* **Aim of the exercise**
Word for word, quote the lines from the one containing "green cross: (390, 388) -> (256, 230), moved" to the end of the entries below, including both. Leave pictures out.
== Data under study
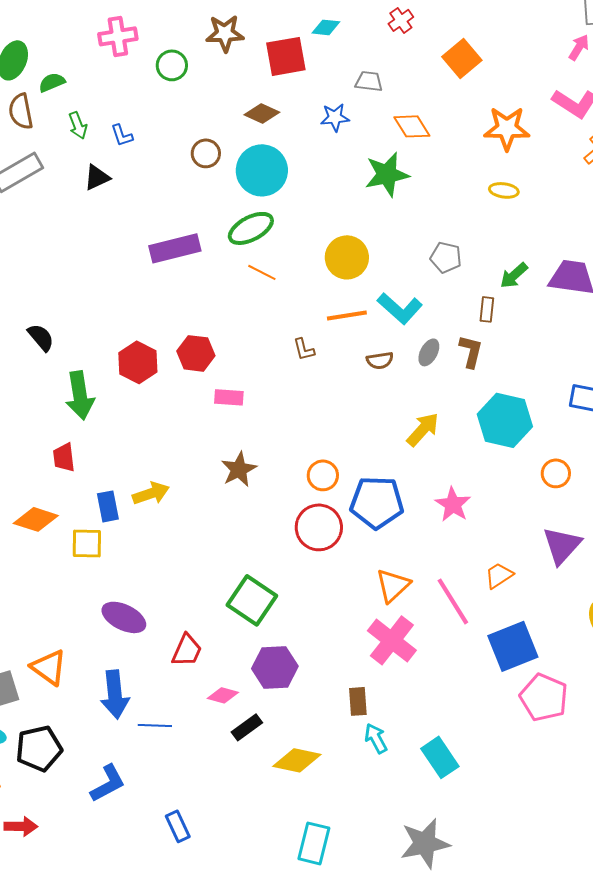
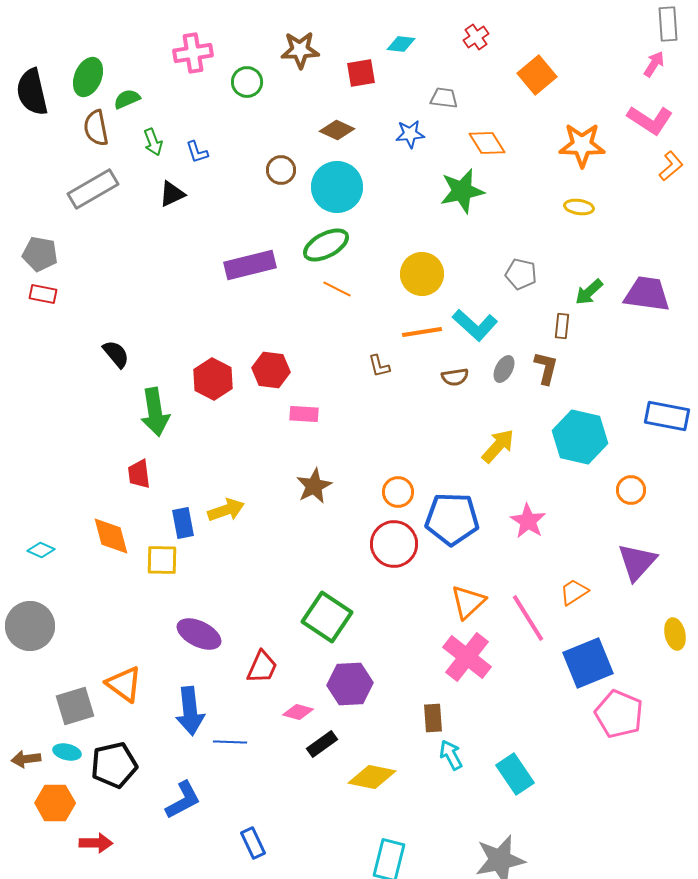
red square: (286, 56) -> (361, 73), size x0.7
orange diamond: (36, 519) -> (111, 536), turned 57

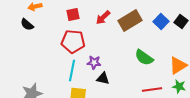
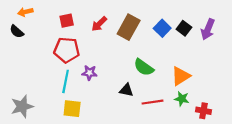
brown rectangle: (130, 20) -> (129, 27), turned -30
black triangle: (103, 78) -> (126, 90), moved

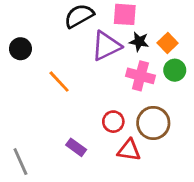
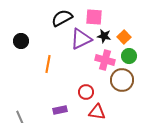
orange line: (59, 82) -> (48, 64), turned 54
brown circle: (153, 123) -> (122, 80), moved
purple rectangle: (76, 147) -> (60, 110), turned -48

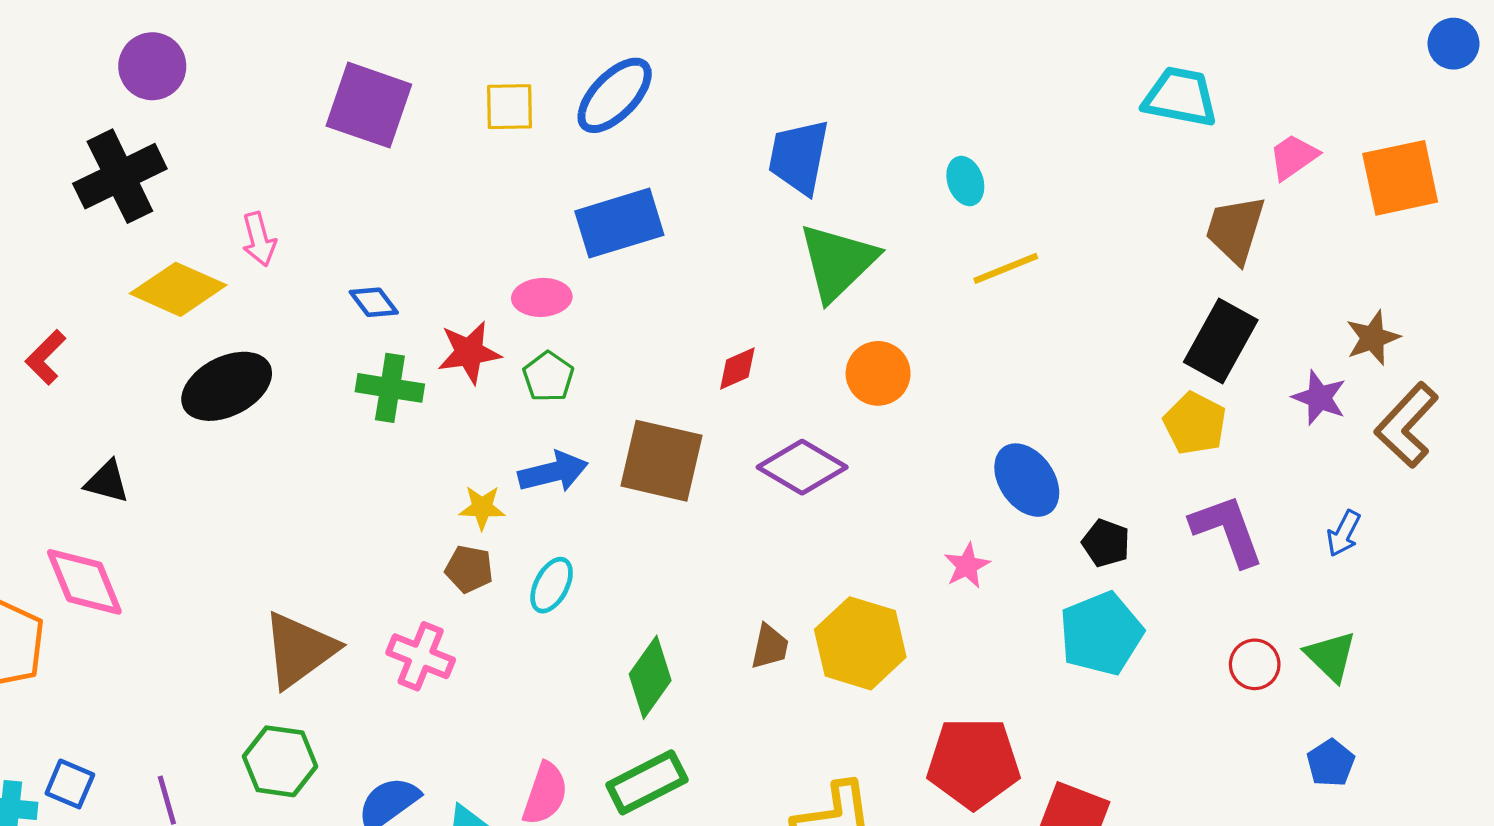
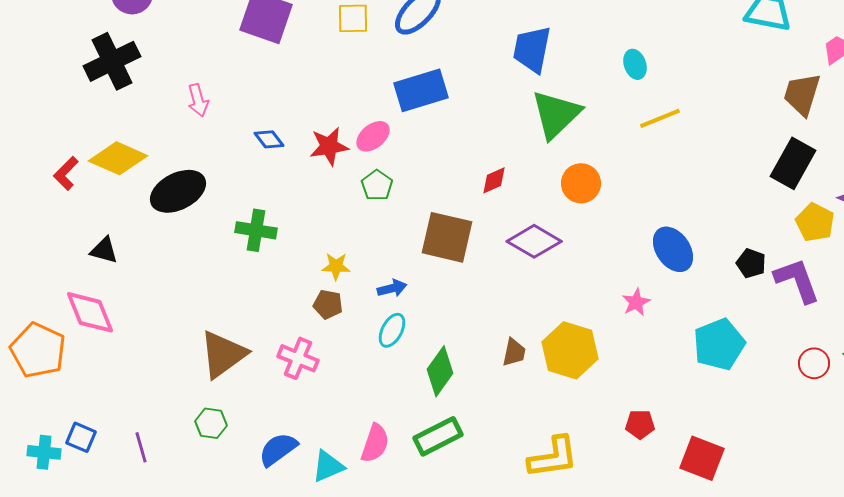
yellow diamond: (178, 289) -> (118, 158), moved
pink ellipse: (542, 297) -> (373, 136), turned -36
red star: (469, 352) -> (329, 146), moved
green cross: (390, 388) -> (256, 230), moved
yellow pentagon: (1195, 423) -> (815, 222), moved
blue arrow: (553, 472) -> (392, 288), moved, size x0.7
black pentagon: (1106, 543) -> (751, 263), moved
cyan ellipse: (552, 585) -> (392, 330), moved
green hexagon: (280, 761) -> (211, 423), size x0.7
red pentagon: (973, 763) -> (640, 424), size x0.5

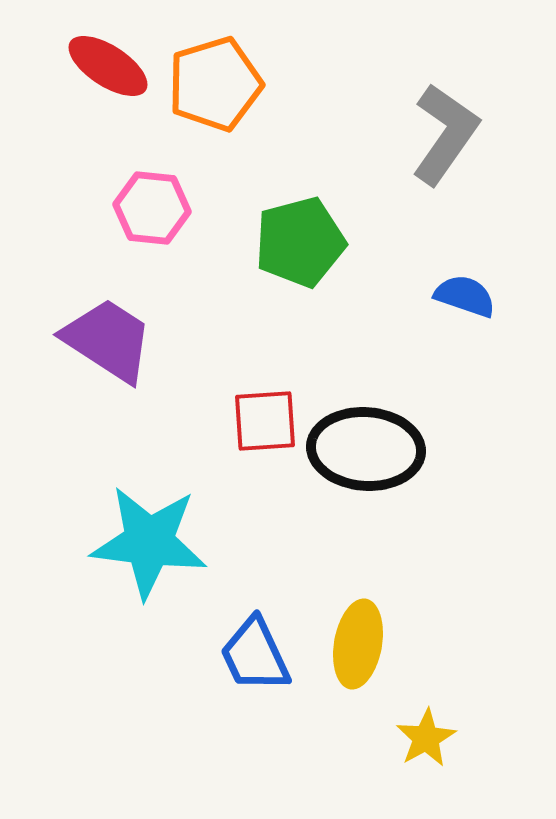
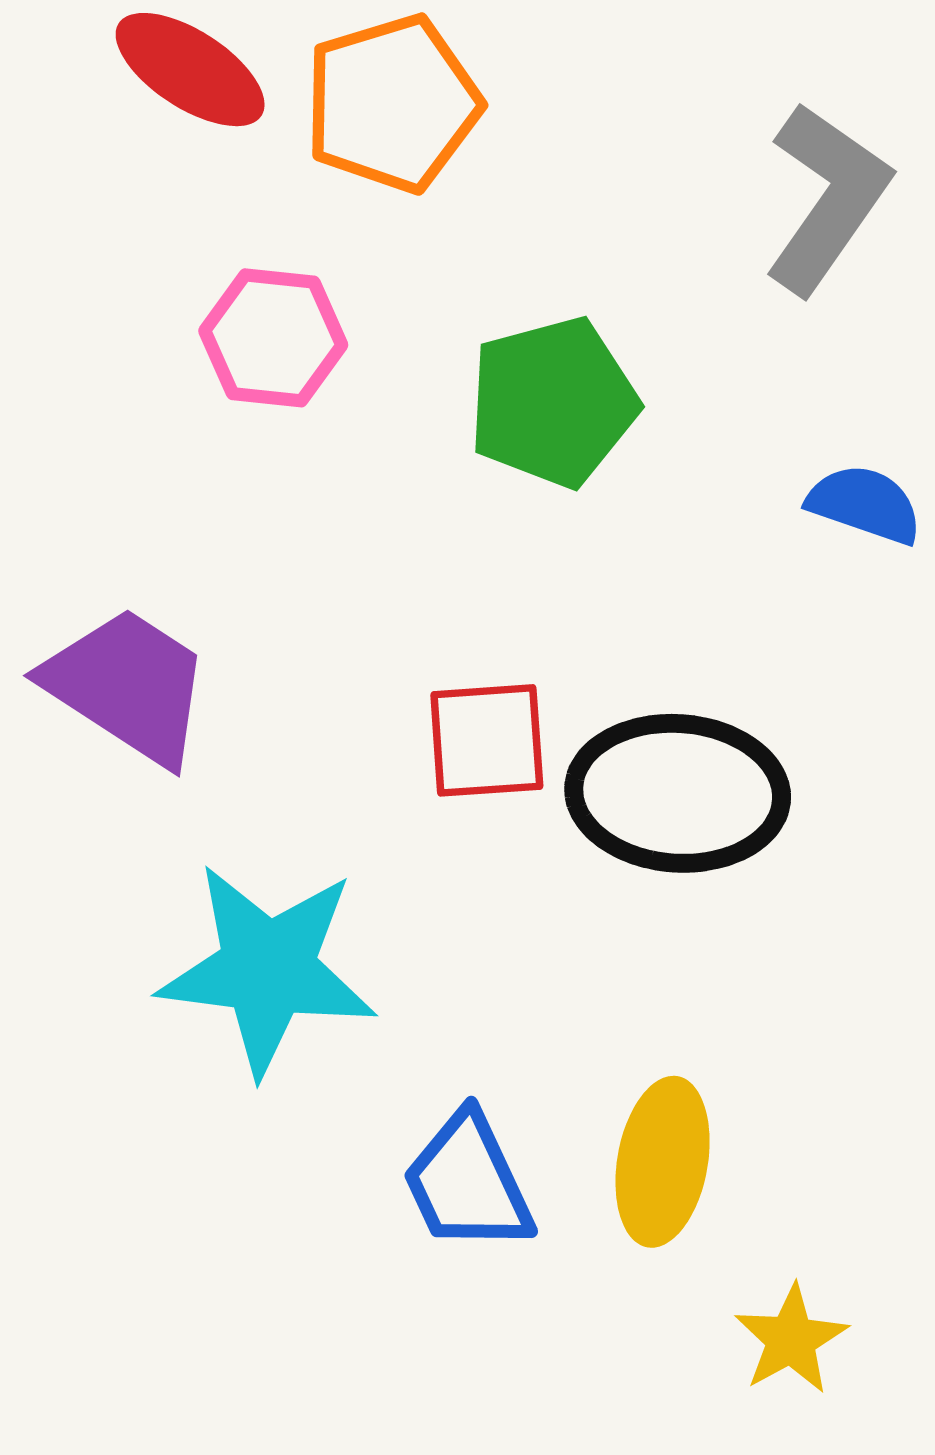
purple trapezoid: (108, 340) -> (128, 686), moved

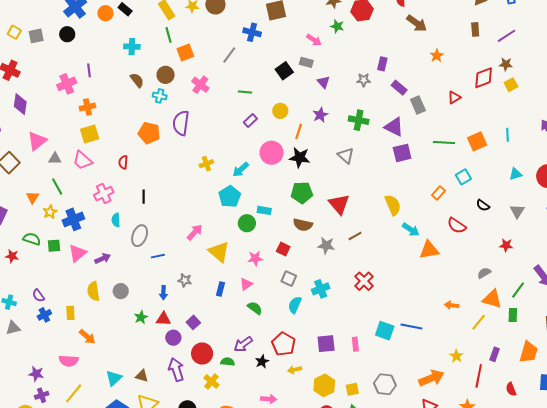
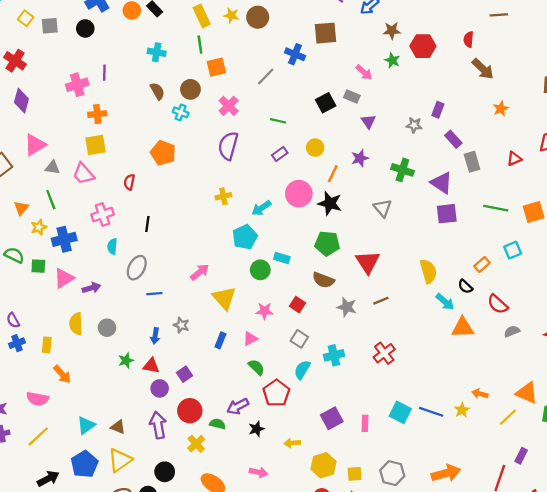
purple semicircle: (181, 123) -> (228, 146), moved
black semicircle: (483, 205) -> (465, 286), moved
gray semicircle: (484, 273) -> (512, 331), moved
red pentagon: (284, 344) -> (276, 393), moved
purple square: (326, 344) -> (332, 418), turned -30
yellow star: (456, 356) -> (462, 410), moved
====
* **Answer space**
green cross: (390, 388) -> (256, 230), moved
yellow pentagon: (1195, 423) -> (815, 222), moved
blue arrow: (553, 472) -> (392, 288), moved, size x0.7
black pentagon: (1106, 543) -> (751, 263), moved
cyan ellipse: (552, 585) -> (392, 330), moved
green hexagon: (280, 761) -> (211, 423), size x0.7
red pentagon: (973, 763) -> (640, 424), size x0.5

purple trapezoid: (108, 340) -> (128, 686), moved

purple semicircle: (181, 123) -> (228, 146), moved
black semicircle: (483, 205) -> (465, 286), moved
gray semicircle: (484, 273) -> (512, 331), moved
red pentagon: (284, 344) -> (276, 393), moved
purple square: (326, 344) -> (332, 418), turned -30
yellow star: (456, 356) -> (462, 410), moved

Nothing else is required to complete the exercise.